◆ **WHAT THIS TASK INVOLVES**:
From the listing below, extract each line containing the string "teal".

[[ EXTRACTED ENTRIES open ]]

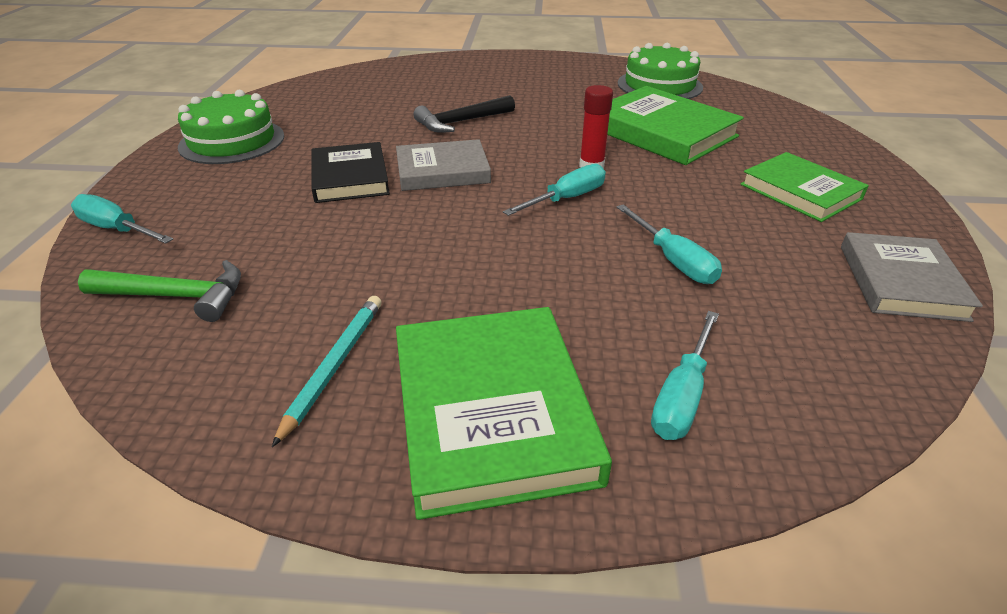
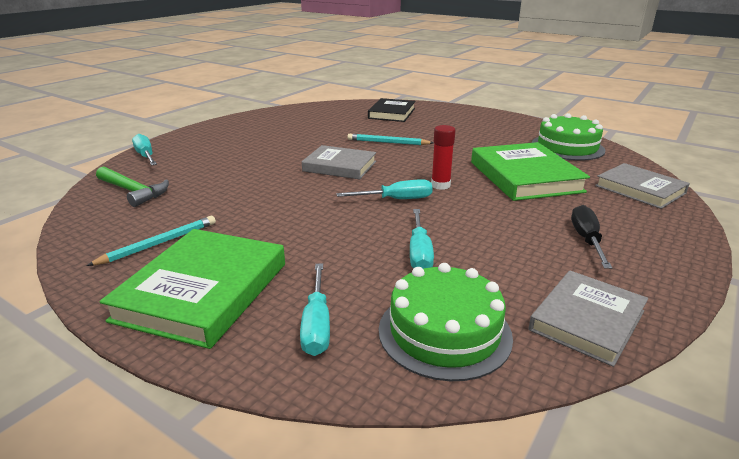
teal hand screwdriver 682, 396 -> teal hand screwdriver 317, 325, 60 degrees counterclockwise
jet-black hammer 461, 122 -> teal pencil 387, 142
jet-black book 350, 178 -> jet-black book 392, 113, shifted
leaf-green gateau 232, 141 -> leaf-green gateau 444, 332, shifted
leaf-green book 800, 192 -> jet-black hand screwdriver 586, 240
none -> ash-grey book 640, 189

[[ EXTRACTED ENTRIES closed ]]

◆ **WRITTEN ANSWER**:
teal hand screwdriver 682, 396 -> teal hand screwdriver 317, 325, 60 degrees counterclockwise
jet-black hammer 461, 122 -> teal pencil 387, 142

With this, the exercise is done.